Task requirements = Report back the lines in this listing that carry the string "yellow".
***
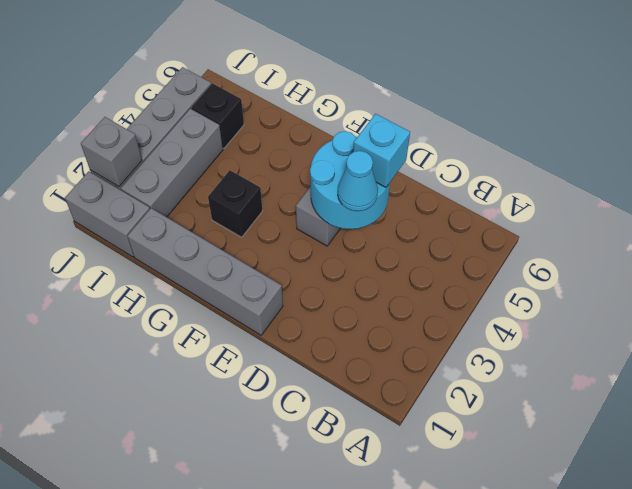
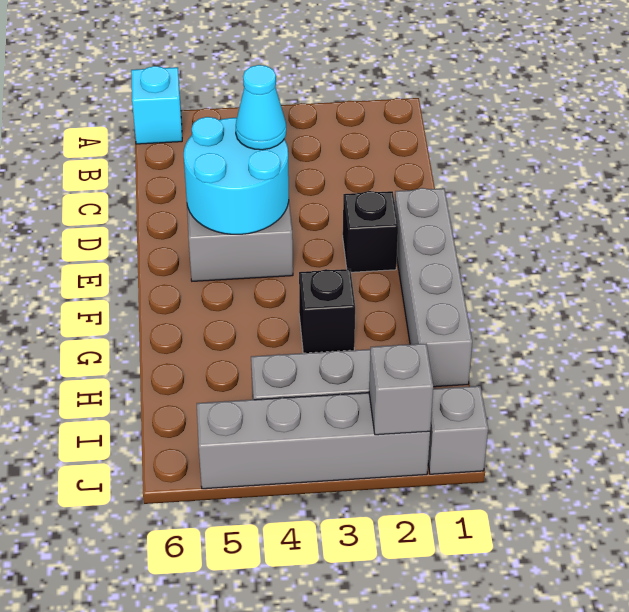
cyan brick D5 level 3 -> cyan brick A6 level 1
grey brick I1:J1 level 1 -> grey brick J1 level 1
black brick I5 level 1 -> black brick E2 level 1

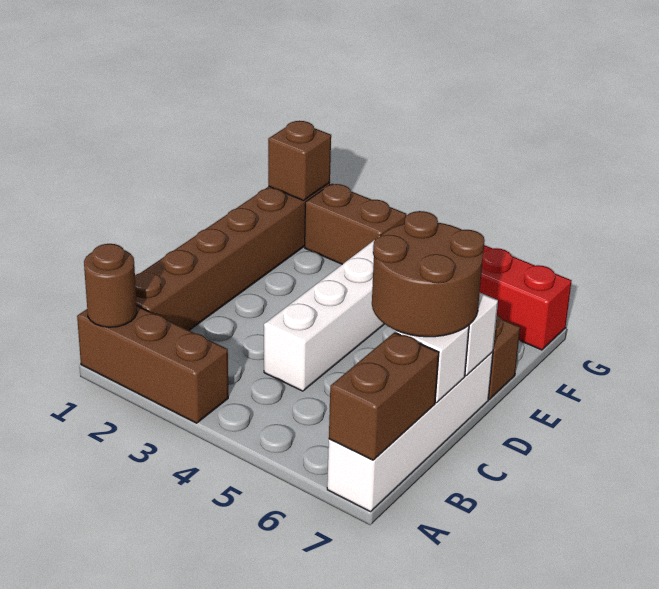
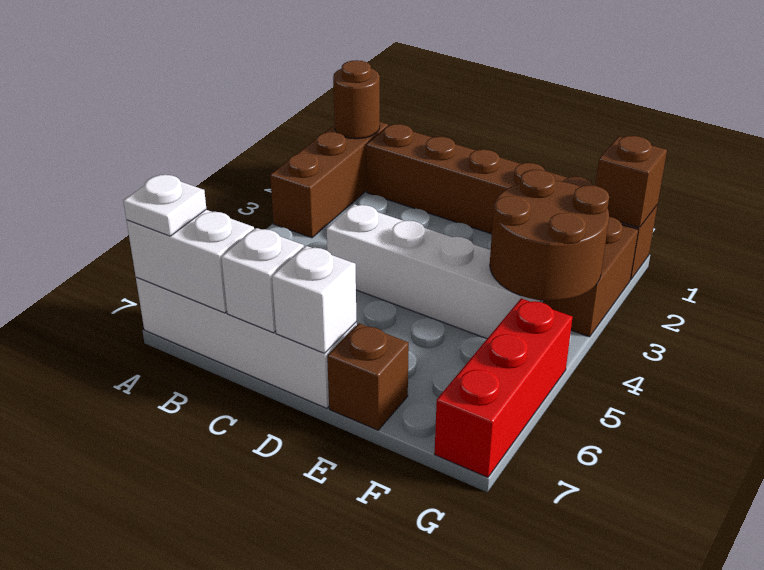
brown brick A7:B7 level 2 -> white brick A7:B7 level 2
none -> white plate A7 level 3
brown round brick C6:D7 level 3 -> brown round brick F3:G4 level 2

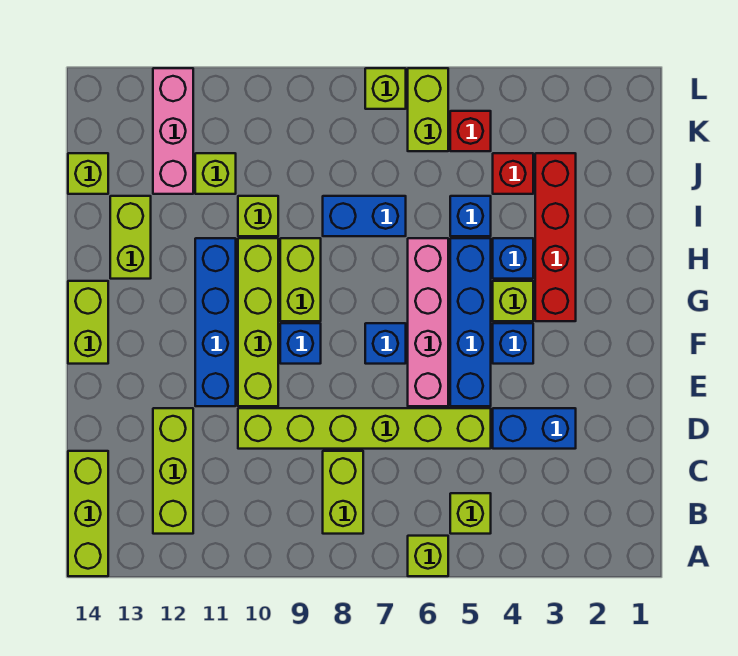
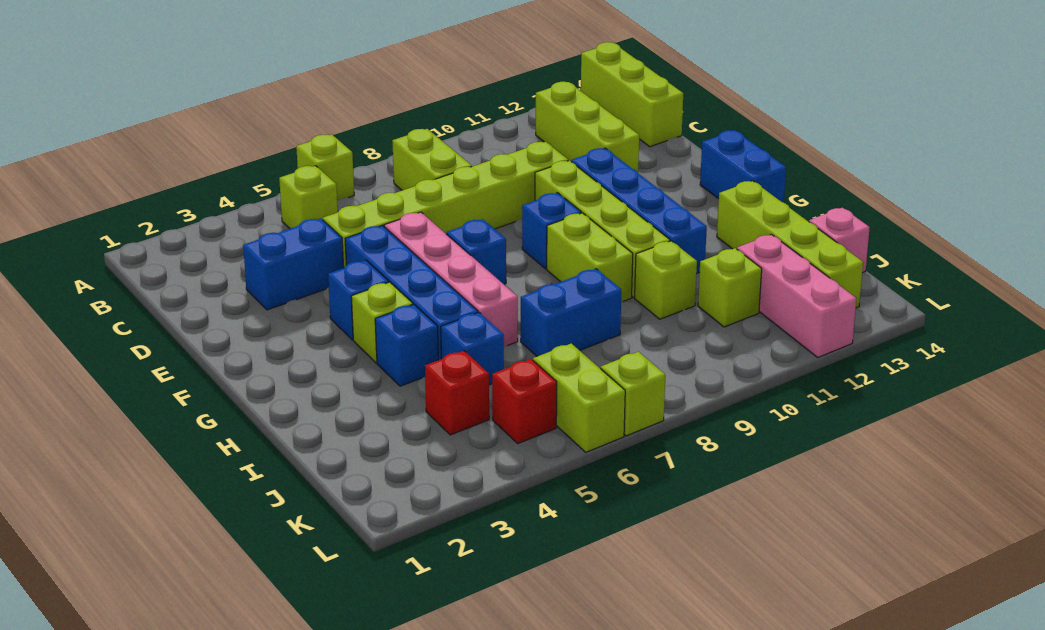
lime brick F14:G14 level 1 -> blue brick F14:G14 level 1
red brick G3:J3 level 1 -> none
lime brick H13:I13 level 1 -> lime brick H13:K13 level 1
lime brick J14 level 1 -> pink brick J14 level 1

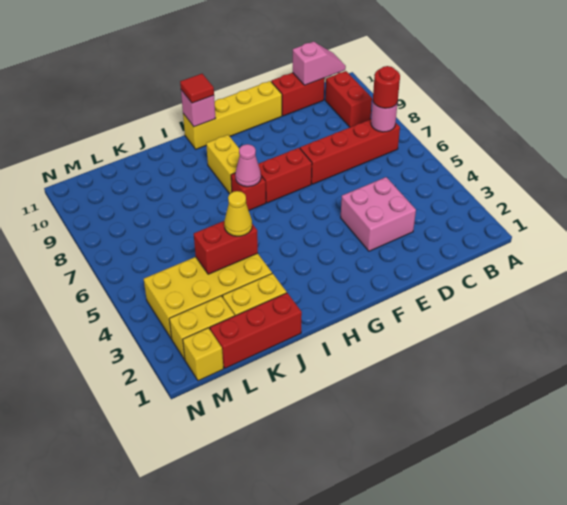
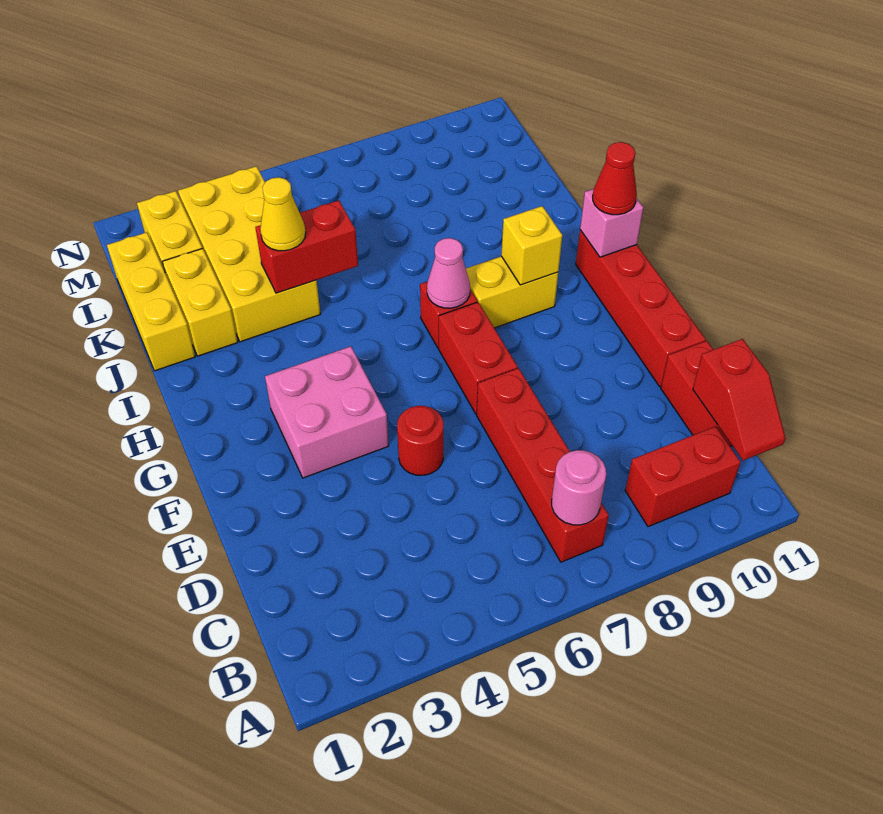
red round brick B7 level 3 -> red round brick E5 level 1
pink slope B11:C11 level 2 top C -> red slope B11:C11 level 2 top C
pink brick D3:E4 level 1 -> pink brick F3:G4 level 1
yellow brick E11:H11 level 1 -> red brick E11:H11 level 1
red tile H11 level 3 -> red cone H11 level 3
red brick J1:L1 level 1 -> yellow brick J1:L1 level 1
red brick J4:K4 level 2 -> red brick J4:J5 level 2
yellow brick M1 level 1 -> yellow brick H9 level 2

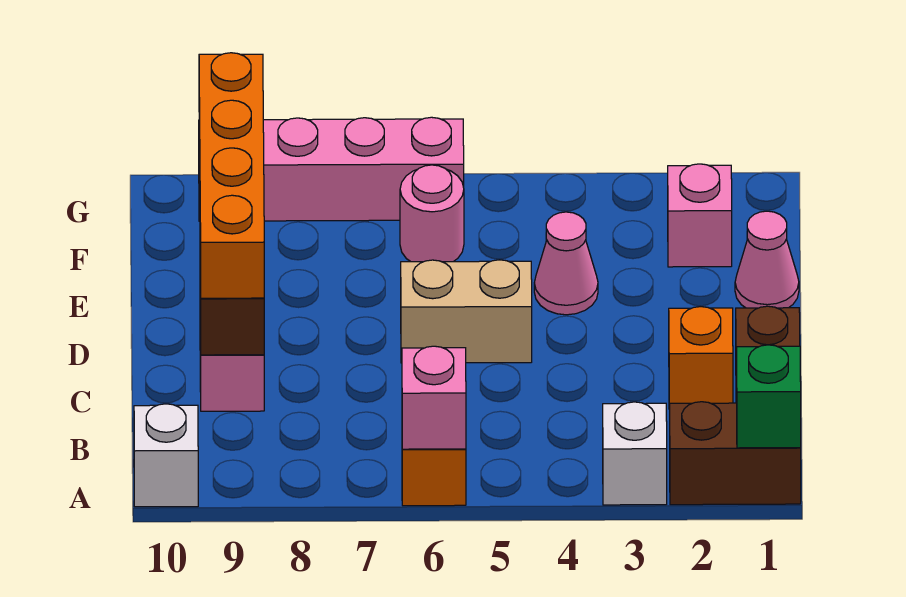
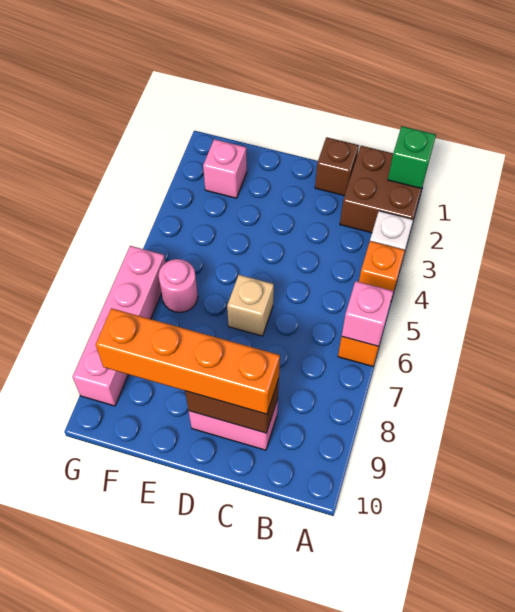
brown brick A1:A2 level 1 -> brown brick A1:B2 level 1
white brick A10 level 1 -> none
orange brick C2 level 1 -> orange brick A4 level 1
tan brick D5:D6 level 1 -> tan brick D6 level 1
pink cone E1 level 1 -> none
pink cone E4 level 1 -> none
***
Answer to the exercise =
yellow brick E11:H11 level 1 -> red brick E11:H11 level 1
red brick J1:L1 level 1 -> yellow brick J1:L1 level 1
yellow brick M1 level 1 -> yellow brick H9 level 2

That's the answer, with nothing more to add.